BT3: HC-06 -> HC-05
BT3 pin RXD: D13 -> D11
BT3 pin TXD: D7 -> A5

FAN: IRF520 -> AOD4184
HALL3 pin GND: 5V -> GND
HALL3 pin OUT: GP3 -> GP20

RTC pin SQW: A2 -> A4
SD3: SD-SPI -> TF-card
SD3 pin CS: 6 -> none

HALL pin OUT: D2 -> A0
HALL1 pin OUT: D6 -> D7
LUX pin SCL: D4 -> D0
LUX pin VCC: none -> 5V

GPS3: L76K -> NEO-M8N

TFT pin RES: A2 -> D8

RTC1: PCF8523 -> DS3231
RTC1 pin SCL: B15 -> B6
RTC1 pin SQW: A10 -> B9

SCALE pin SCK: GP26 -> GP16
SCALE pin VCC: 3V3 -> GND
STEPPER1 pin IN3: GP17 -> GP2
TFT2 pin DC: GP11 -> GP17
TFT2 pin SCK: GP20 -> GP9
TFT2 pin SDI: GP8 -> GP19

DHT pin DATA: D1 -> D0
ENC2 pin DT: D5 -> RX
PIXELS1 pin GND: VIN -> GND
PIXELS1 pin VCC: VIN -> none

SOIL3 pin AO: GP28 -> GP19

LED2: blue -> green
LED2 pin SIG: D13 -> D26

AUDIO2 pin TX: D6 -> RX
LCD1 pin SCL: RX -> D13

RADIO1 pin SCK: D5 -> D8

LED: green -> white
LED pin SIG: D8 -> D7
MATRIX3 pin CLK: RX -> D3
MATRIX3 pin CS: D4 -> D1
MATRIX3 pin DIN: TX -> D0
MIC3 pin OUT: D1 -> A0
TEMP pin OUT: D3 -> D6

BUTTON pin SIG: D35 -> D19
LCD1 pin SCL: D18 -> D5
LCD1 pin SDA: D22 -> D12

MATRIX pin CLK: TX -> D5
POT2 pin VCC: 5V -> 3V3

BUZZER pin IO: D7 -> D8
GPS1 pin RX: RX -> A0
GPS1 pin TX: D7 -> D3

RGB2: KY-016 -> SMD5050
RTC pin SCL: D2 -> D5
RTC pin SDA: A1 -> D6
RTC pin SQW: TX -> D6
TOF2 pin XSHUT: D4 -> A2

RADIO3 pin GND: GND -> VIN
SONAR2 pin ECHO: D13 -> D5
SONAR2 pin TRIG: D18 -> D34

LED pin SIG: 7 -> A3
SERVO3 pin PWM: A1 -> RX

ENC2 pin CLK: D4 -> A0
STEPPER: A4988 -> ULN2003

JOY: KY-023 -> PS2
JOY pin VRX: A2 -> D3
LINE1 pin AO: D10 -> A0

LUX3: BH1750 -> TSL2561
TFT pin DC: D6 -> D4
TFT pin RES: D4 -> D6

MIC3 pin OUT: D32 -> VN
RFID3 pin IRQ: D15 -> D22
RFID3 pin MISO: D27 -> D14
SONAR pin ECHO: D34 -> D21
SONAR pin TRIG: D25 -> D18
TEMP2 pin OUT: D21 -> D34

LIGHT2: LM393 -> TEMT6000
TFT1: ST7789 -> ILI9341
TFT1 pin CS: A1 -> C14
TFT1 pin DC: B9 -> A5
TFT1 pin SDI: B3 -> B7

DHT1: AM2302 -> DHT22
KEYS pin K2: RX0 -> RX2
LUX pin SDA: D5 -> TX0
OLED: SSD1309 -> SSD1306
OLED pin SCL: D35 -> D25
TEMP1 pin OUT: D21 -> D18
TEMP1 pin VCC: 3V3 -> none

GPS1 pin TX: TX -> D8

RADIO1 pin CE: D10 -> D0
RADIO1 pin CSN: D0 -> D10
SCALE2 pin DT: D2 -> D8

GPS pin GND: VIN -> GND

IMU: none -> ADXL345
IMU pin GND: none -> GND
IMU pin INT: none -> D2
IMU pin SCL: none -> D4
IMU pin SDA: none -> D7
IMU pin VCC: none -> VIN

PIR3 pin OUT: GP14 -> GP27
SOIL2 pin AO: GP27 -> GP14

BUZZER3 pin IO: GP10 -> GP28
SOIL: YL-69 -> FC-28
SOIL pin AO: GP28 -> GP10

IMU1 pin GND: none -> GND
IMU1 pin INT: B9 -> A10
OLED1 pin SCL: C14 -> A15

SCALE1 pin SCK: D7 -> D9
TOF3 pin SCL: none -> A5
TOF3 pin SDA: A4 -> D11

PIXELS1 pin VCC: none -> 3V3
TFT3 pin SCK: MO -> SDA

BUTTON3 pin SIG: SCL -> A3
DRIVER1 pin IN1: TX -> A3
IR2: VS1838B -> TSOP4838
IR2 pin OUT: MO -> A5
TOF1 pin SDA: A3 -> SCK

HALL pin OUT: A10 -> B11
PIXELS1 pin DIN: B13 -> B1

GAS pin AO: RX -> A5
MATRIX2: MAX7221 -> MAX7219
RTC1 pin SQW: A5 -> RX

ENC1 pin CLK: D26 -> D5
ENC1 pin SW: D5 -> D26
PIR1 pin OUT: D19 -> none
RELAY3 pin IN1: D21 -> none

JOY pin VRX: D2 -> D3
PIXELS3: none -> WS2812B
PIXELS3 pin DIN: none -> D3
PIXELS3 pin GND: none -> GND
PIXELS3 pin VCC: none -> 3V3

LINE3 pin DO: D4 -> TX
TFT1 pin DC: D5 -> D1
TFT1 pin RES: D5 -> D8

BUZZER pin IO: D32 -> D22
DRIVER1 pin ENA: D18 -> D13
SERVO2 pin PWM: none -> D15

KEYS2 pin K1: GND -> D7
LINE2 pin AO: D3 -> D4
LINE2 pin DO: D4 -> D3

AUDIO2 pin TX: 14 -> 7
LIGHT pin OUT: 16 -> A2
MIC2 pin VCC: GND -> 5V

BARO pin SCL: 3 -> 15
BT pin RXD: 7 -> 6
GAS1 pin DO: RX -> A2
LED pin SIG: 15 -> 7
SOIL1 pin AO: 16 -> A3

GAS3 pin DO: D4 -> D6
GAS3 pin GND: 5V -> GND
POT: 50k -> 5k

Exercise prompt ->
Every entry above, from first to last, should be repeated exactly.

Response to this task ->
BT3: HC-06 -> HC-05
BT3 pin RXD: D13 -> D11
BT3 pin TXD: D7 -> A5

FAN: IRF520 -> AOD4184
HALL3 pin GND: 5V -> GND
HALL3 pin OUT: GP3 -> GP20

RTC pin SQW: A2 -> A4
SD3: SD-SPI -> TF-card
SD3 pin CS: 6 -> none

HALL pin OUT: D2 -> A0
HALL1 pin OUT: D6 -> D7
LUX pin SCL: D4 -> D0
LUX pin VCC: none -> 5V

GPS3: L76K -> NEO-M8N

TFT pin RES: A2 -> D8

RTC1: PCF8523 -> DS3231
RTC1 pin SCL: B15 -> B6
RTC1 pin SQW: A10 -> B9

SCALE pin SCK: GP26 -> GP16
SCALE pin VCC: 3V3 -> GND
STEPPER1 pin IN3: GP17 -> GP2
TFT2 pin DC: GP11 -> GP17
TFT2 pin SCK: GP20 -> GP9
TFT2 pin SDI: GP8 -> GP19

DHT pin DATA: D1 -> D0
ENC2 pin DT: D5 -> RX
PIXELS1 pin GND: VIN -> GND
PIXELS1 pin VCC: VIN -> none

SOIL3 pin AO: GP28 -> GP19

LED2: blue -> green
LED2 pin SIG: D13 -> D26

AUDIO2 pin TX: D6 -> RX
LCD1 pin SCL: RX -> D13

RADIO1 pin SCK: D5 -> D8

LED: green -> white
LED pin SIG: D8 -> D7
MATRIX3 pin CLK: RX -> D3
MATRIX3 pin CS: D4 -> D1
MATRIX3 pin DIN: TX -> D0
MIC3 pin OUT: D1 -> A0
TEMP pin OUT: D3 -> D6

BUTTON pin SIG: D35 -> D19
LCD1 pin SCL: D18 -> D5
LCD1 pin SDA: D22 -> D12

MATRIX pin CLK: TX -> D5
POT2 pin VCC: 5V -> 3V3

BUZZER pin IO: D7 -> D8
GPS1 pin RX: RX -> A0
GPS1 pin TX: D7 -> D3

RGB2: KY-016 -> SMD5050
RTC pin SCL: D2 -> D5
RTC pin SDA: A1 -> D6
RTC pin SQW: TX -> D6
TOF2 pin XSHUT: D4 -> A2

RADIO3 pin GND: GND -> VIN
SONAR2 pin ECHO: D13 -> D5
SONAR2 pin TRIG: D18 -> D34

LED pin SIG: 7 -> A3
SERVO3 pin PWM: A1 -> RX

ENC2 pin CLK: D4 -> A0
STEPPER: A4988 -> ULN2003

JOY: KY-023 -> PS2
JOY pin VRX: A2 -> D3
LINE1 pin AO: D10 -> A0

LUX3: BH1750 -> TSL2561
TFT pin DC: D6 -> D4
TFT pin RES: D4 -> D6

MIC3 pin OUT: D32 -> VN
RFID3 pin IRQ: D15 -> D22
RFID3 pin MISO: D27 -> D14
SONAR pin ECHO: D34 -> D21
SONAR pin TRIG: D25 -> D18
TEMP2 pin OUT: D21 -> D34

LIGHT2: LM393 -> TEMT6000
TFT1: ST7789 -> ILI9341
TFT1 pin CS: A1 -> C14
TFT1 pin DC: B9 -> A5
TFT1 pin SDI: B3 -> B7

DHT1: AM2302 -> DHT22
KEYS pin K2: RX0 -> RX2
LUX pin SDA: D5 -> TX0
OLED: SSD1309 -> SSD1306
OLED pin SCL: D35 -> D25
TEMP1 pin OUT: D21 -> D18
TEMP1 pin VCC: 3V3 -> none

GPS1 pin TX: TX -> D8

RADIO1 pin CE: D10 -> D0
RADIO1 pin CSN: D0 -> D10
SCALE2 pin DT: D2 -> D8

GPS pin GND: VIN -> GND

IMU: none -> ADXL345
IMU pin GND: none -> GND
IMU pin INT: none -> D2
IMU pin SCL: none -> D4
IMU pin SDA: none -> D7
IMU pin VCC: none -> VIN

PIR3 pin OUT: GP14 -> GP27
SOIL2 pin AO: GP27 -> GP14

BUZZER3 pin IO: GP10 -> GP28
SOIL: YL-69 -> FC-28
SOIL pin AO: GP28 -> GP10

IMU1 pin GND: none -> GND
IMU1 pin INT: B9 -> A10
OLED1 pin SCL: C14 -> A15

SCALE1 pin SCK: D7 -> D9
TOF3 pin SCL: none -> A5
TOF3 pin SDA: A4 -> D11

PIXELS1 pin VCC: none -> 3V3
TFT3 pin SCK: MO -> SDA

BUTTON3 pin SIG: SCL -> A3
DRIVER1 pin IN1: TX -> A3
IR2: VS1838B -> TSOP4838
IR2 pin OUT: MO -> A5
TOF1 pin SDA: A3 -> SCK

HALL pin OUT: A10 -> B11
PIXELS1 pin DIN: B13 -> B1

GAS pin AO: RX -> A5
MATRIX2: MAX7221 -> MAX7219
RTC1 pin SQW: A5 -> RX

ENC1 pin CLK: D26 -> D5
ENC1 pin SW: D5 -> D26
PIR1 pin OUT: D19 -> none
RELAY3 pin IN1: D21 -> none

JOY pin VRX: D2 -> D3
PIXELS3: none -> WS2812B
PIXELS3 pin DIN: none -> D3
PIXELS3 pin GND: none -> GND
PIXELS3 pin VCC: none -> 3V3

LINE3 pin DO: D4 -> TX
TFT1 pin DC: D5 -> D1
TFT1 pin RES: D5 -> D8

BUZZER pin IO: D32 -> D22
DRIVER1 pin ENA: D18 -> D13
SERVO2 pin PWM: none -> D15

KEYS2 pin K1: GND -> D7
LINE2 pin AO: D3 -> D4
LINE2 pin DO: D4 -> D3

AUDIO2 pin TX: 14 -> 7
LIGHT pin OUT: 16 -> A2
MIC2 pin VCC: GND -> 5V

BARO pin SCL: 3 -> 15
BT pin RXD: 7 -> 6
GAS1 pin DO: RX -> A2
LED pin SIG: 15 -> 7
SOIL1 pin AO: 16 -> A3

GAS3 pin DO: D4 -> D6
GAS3 pin GND: 5V -> GND
POT: 50k -> 5k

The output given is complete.